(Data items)
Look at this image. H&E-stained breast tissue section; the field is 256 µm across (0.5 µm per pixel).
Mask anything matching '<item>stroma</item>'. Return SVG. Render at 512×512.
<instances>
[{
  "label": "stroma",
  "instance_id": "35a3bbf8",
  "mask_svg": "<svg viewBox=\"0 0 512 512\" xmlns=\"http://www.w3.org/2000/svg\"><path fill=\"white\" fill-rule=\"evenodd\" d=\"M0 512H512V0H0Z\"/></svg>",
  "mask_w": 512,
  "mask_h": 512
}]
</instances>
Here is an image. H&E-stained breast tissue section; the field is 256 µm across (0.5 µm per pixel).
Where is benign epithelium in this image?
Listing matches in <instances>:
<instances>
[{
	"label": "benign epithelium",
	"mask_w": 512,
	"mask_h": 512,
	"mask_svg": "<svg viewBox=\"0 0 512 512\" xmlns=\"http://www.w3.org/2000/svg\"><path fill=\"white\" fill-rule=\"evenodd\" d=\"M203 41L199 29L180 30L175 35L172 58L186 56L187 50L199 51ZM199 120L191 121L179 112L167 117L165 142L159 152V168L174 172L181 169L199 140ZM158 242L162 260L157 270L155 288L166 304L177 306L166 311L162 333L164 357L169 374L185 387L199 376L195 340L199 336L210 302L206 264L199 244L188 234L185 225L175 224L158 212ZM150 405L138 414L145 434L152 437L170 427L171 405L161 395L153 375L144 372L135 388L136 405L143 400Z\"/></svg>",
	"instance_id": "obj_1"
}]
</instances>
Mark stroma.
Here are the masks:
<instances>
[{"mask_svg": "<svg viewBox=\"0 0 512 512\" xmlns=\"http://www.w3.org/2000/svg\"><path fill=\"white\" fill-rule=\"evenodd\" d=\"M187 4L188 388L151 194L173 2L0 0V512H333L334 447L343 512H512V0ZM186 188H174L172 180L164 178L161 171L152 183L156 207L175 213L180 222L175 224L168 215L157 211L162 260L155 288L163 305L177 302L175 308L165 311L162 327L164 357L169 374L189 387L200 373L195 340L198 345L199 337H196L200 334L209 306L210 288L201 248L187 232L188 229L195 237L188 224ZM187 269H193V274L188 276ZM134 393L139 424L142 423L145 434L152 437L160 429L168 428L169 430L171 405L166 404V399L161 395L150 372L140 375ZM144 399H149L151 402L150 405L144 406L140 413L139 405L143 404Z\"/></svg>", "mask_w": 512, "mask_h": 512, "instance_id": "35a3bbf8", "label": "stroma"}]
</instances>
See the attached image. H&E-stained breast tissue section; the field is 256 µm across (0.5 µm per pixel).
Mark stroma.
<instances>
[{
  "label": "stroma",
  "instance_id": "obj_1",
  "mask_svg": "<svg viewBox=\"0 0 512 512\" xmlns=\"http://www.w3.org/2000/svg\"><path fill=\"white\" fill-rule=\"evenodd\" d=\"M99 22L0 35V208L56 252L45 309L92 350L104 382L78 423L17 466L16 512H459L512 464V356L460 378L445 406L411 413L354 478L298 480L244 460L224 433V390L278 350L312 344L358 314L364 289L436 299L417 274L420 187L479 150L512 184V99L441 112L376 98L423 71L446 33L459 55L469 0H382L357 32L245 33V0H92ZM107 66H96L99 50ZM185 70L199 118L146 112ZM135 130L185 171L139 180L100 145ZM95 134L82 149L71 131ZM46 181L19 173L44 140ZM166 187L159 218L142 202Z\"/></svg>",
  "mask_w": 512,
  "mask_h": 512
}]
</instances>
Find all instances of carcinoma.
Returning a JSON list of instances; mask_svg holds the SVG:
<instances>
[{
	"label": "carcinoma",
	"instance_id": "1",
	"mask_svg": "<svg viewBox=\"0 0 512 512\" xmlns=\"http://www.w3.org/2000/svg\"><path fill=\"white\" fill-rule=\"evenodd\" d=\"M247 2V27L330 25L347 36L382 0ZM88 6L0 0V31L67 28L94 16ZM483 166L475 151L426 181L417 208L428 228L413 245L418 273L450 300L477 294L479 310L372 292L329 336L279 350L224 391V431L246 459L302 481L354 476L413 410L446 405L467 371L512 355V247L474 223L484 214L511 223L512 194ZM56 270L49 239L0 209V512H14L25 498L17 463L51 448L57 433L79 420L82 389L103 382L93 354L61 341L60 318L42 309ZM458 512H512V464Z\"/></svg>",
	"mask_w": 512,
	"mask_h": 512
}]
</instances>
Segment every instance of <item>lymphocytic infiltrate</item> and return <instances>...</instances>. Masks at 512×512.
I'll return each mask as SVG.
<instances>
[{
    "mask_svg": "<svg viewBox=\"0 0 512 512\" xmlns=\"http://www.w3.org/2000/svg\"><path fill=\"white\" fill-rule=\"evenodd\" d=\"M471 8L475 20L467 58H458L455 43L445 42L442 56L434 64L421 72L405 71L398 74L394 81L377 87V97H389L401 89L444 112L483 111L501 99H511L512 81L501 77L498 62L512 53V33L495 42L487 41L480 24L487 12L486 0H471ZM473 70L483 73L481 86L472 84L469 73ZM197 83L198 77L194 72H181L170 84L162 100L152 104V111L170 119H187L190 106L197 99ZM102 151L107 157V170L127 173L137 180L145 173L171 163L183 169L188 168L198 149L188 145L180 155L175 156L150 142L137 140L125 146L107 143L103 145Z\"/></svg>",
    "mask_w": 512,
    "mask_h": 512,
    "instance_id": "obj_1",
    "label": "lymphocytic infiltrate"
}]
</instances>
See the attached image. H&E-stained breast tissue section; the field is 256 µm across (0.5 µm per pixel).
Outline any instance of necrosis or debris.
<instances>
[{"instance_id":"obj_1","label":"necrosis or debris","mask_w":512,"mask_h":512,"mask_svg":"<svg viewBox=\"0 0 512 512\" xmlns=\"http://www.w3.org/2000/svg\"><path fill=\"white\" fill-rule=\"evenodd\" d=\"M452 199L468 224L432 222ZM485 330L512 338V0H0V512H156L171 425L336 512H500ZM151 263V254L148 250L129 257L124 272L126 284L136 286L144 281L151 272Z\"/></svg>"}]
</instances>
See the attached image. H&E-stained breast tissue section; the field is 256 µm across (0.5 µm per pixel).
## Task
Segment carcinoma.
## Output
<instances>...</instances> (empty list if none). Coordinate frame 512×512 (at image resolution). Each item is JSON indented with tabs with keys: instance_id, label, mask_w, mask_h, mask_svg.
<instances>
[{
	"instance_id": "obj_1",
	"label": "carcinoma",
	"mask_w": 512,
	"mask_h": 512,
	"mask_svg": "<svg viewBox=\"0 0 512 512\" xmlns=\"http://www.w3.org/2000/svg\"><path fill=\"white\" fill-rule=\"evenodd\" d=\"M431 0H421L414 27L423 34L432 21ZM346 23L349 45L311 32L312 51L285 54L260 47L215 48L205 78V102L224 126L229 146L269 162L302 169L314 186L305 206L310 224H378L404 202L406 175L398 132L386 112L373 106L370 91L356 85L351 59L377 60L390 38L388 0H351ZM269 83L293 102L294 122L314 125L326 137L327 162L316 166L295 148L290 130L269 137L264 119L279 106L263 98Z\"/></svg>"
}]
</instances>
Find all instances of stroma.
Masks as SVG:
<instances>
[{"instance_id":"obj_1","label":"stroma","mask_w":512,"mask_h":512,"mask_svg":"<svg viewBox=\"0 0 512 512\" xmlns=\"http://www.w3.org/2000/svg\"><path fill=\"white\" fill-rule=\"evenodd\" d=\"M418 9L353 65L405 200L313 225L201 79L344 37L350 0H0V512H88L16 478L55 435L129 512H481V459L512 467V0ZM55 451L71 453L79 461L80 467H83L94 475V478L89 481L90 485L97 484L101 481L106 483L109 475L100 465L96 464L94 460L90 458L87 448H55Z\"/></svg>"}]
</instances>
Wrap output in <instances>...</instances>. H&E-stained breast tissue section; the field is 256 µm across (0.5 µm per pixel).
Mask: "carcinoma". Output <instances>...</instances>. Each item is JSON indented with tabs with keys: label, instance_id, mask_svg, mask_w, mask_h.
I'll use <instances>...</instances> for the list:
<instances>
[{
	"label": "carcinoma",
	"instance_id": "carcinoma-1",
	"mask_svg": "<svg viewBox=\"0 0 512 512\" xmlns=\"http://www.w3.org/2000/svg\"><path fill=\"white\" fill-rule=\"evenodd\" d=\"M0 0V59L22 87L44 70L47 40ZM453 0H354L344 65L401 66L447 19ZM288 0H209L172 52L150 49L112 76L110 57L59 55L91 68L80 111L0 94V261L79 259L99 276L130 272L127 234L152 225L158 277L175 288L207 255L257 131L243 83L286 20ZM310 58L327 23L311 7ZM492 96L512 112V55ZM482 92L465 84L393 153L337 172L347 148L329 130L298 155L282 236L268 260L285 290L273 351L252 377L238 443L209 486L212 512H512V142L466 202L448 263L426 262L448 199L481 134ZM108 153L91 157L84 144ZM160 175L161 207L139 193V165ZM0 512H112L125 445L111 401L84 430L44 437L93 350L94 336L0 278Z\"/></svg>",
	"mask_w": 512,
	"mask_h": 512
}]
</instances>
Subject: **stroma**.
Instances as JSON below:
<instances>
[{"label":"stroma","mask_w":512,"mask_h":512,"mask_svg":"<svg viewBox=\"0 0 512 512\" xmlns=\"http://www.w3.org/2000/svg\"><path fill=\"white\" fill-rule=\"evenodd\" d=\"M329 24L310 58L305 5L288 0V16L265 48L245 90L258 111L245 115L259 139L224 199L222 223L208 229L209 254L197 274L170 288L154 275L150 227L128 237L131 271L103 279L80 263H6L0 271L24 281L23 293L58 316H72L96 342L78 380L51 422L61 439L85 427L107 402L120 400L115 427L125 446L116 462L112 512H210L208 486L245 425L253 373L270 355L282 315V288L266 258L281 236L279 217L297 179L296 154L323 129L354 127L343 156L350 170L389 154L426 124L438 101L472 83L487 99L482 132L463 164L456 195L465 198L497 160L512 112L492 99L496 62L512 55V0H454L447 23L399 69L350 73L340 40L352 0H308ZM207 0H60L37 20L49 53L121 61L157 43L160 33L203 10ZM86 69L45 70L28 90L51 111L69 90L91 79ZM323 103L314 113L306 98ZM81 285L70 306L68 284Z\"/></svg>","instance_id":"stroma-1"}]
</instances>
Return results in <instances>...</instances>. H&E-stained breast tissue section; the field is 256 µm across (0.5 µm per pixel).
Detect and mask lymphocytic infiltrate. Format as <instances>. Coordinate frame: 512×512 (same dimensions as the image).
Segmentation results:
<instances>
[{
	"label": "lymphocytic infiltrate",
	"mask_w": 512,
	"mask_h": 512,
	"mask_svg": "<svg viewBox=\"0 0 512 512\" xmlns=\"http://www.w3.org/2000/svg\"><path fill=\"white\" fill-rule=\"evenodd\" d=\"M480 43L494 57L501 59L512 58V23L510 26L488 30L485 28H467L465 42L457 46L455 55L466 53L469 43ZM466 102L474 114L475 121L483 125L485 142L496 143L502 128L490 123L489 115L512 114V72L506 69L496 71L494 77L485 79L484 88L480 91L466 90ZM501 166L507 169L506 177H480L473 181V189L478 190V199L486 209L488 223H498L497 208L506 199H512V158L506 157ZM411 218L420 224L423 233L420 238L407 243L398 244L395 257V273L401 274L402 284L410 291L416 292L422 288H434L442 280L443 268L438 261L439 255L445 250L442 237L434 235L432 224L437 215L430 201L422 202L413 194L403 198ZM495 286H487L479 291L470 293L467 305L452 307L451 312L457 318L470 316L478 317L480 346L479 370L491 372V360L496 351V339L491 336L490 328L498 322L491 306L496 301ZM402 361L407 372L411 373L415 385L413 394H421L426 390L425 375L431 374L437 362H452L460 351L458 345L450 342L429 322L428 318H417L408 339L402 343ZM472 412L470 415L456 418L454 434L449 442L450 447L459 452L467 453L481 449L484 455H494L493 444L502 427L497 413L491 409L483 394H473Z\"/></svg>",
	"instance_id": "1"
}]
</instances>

◆ **TASK GOAL**
Give back exactly the lines beginning at the one with "Detect and mask" and ending at the final line of the material; both boundary lines belong in it.

◆ **SOLUTION TO THIS TASK**
Detect and mask lymphocytic infiltrate. Format as <instances>. Coordinate frame: 512×512 (same dimensions as the image).
Segmentation results:
<instances>
[{
	"label": "lymphocytic infiltrate",
	"mask_w": 512,
	"mask_h": 512,
	"mask_svg": "<svg viewBox=\"0 0 512 512\" xmlns=\"http://www.w3.org/2000/svg\"><path fill=\"white\" fill-rule=\"evenodd\" d=\"M480 43L494 57L501 59L512 58V23L510 26L488 30L485 28H467L465 42L457 46L455 55L466 53L469 43ZM466 102L474 114L475 121L483 125L485 142L496 143L502 128L490 123L489 115L512 114V72L506 69L496 71L494 77L485 79L484 88L480 91L466 90ZM501 166L507 169L506 177H480L473 181V189L478 190V199L486 209L488 223H498L497 208L506 199H512V158L506 157ZM411 218L420 224L423 233L420 238L407 243L398 244L395 257V273L401 274L402 284L410 291L416 292L422 288H434L442 280L443 268L438 261L439 255L445 250L442 237L434 235L432 224L437 215L430 201L422 202L413 194L403 198ZM495 286H487L479 291L470 293L467 305L452 307L451 312L457 318L470 316L478 317L480 346L479 370L491 372V360L496 351V339L491 336L490 328L498 322L491 306L496 301ZM402 361L407 372L411 373L415 385L413 394H421L426 390L425 375L431 374L437 362H452L460 351L458 345L450 342L429 322L428 318H417L408 339L402 343ZM472 412L470 415L456 418L454 434L449 442L450 447L459 452L467 453L481 449L484 455H494L493 444L502 427L497 413L491 409L483 394H473Z\"/></svg>",
	"instance_id": "1"
}]
</instances>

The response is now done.